About this exercise: Return every entry exactly, except for any pictures.

Data provided:
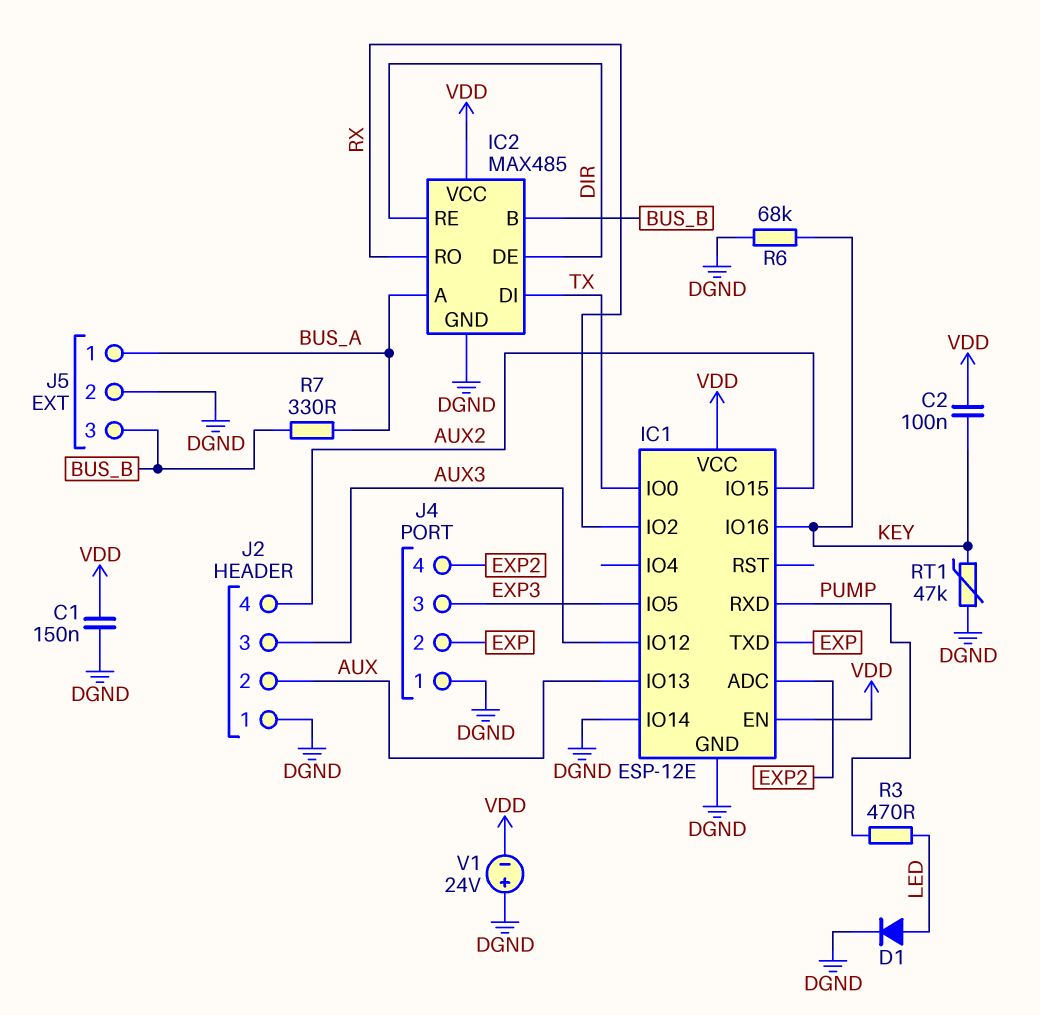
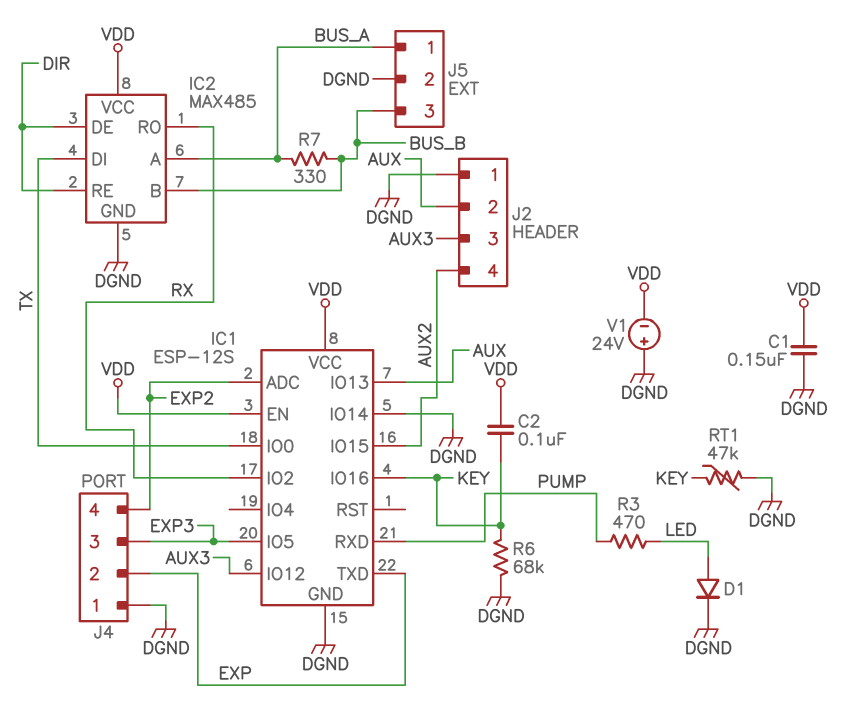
IC1: ESP-12E -> ESP-12S

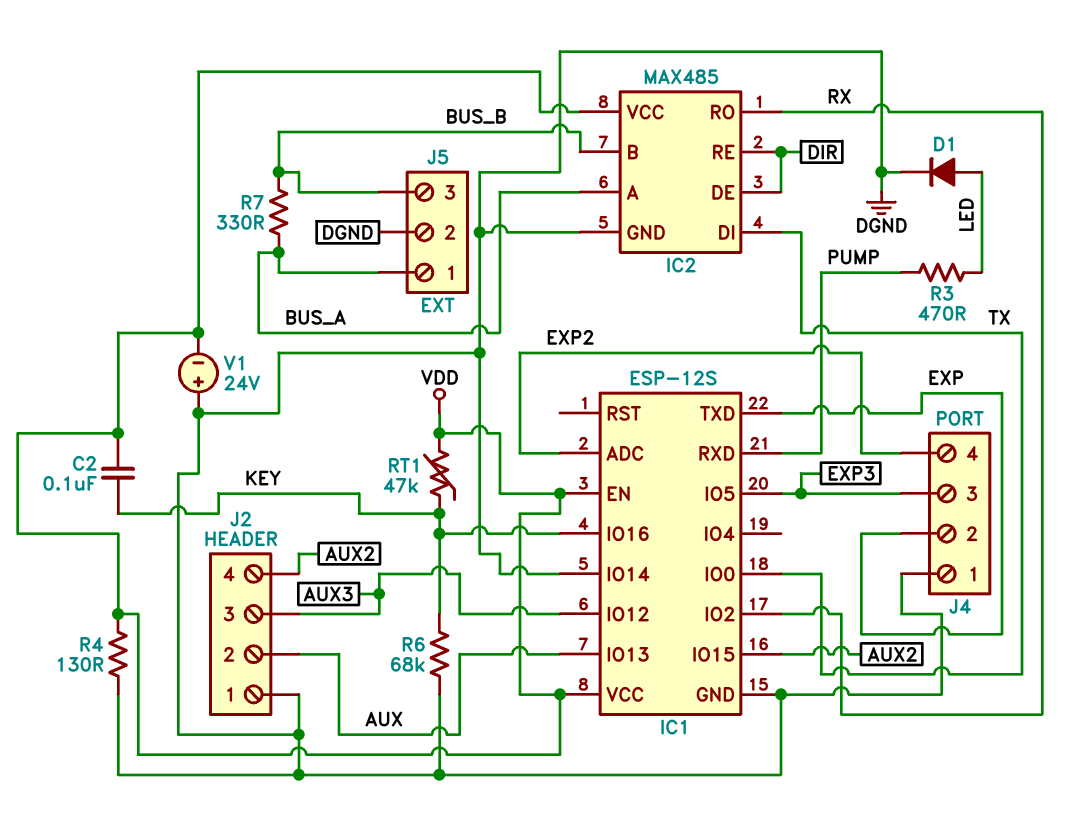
C1: 150nF (DGND, VDD) -> none
R4: none -> 130 (DGND, VDD)
RT1: 47k (DGND, KEY) -> 47k (KEY, VDD)

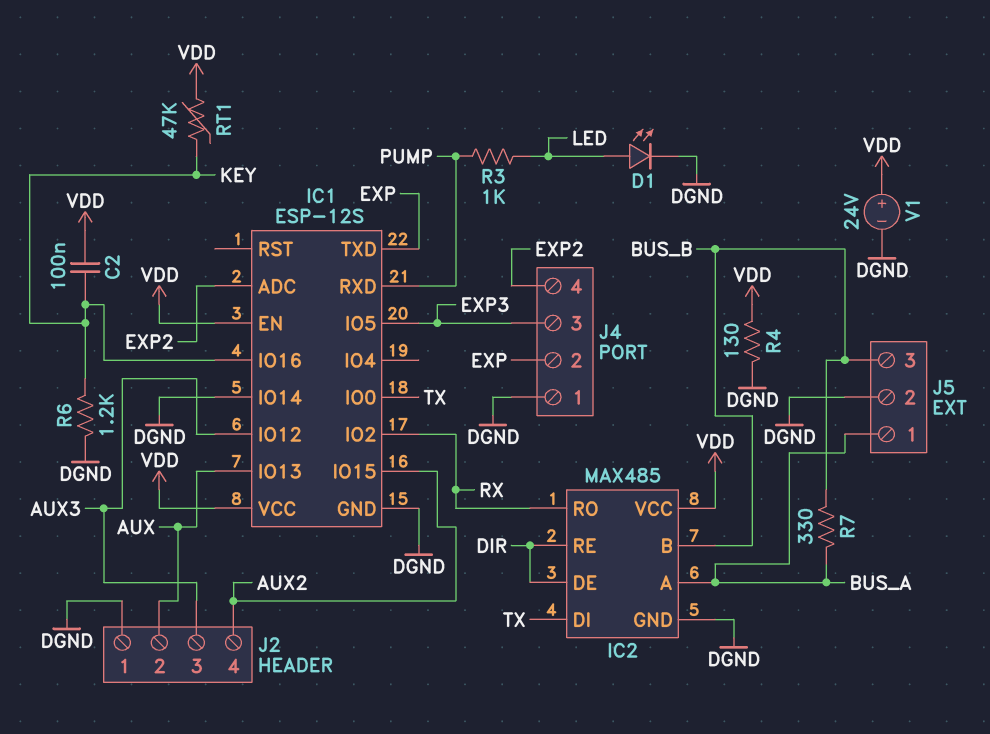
D1: diode (A LED, K DGND) -> LED (A LED, K DGND)
R3: 470 (LED, PUMP) -> 1k (LED, PUMP)
R6: 68k (DGND, KEY) -> 1.2k (DGND, KEY)
V1: 24V (plus DGND, minus VDD) -> 24V (plus VDD, minus DGND)

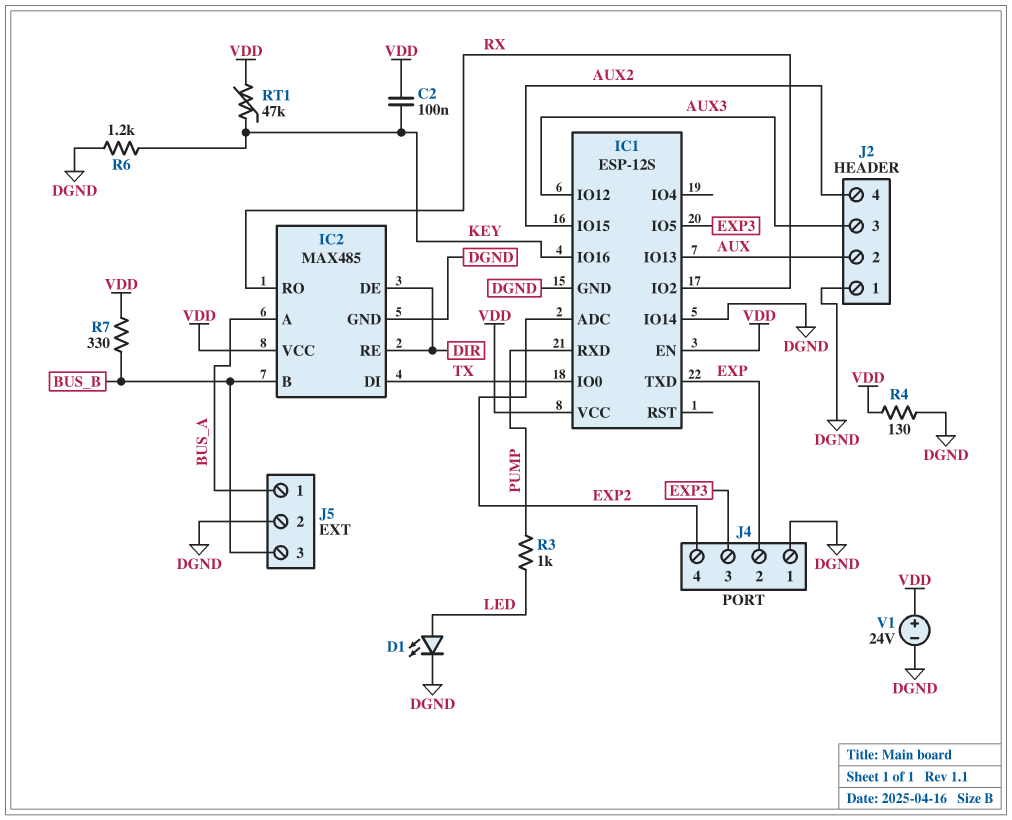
R7: 330 (BUS_A, BUS_B) -> 330 (BUS_B, VDD)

Result of this task:
IC1: ESP-12E -> ESP-12S

C1: 150nF (DGND, VDD) -> none
R4: none -> 130 (DGND, VDD)
RT1: 47k (DGND, KEY) -> 47k (KEY, VDD)

D1: diode (A LED, K DGND) -> LED (A LED, K DGND)
R3: 470 (LED, PUMP) -> 1k (LED, PUMP)
R6: 68k (DGND, KEY) -> 1.2k (DGND, KEY)
V1: 24V (plus DGND, minus VDD) -> 24V (plus VDD, minus DGND)

R7: 330 (BUS_A, BUS_B) -> 330 (BUS_B, VDD)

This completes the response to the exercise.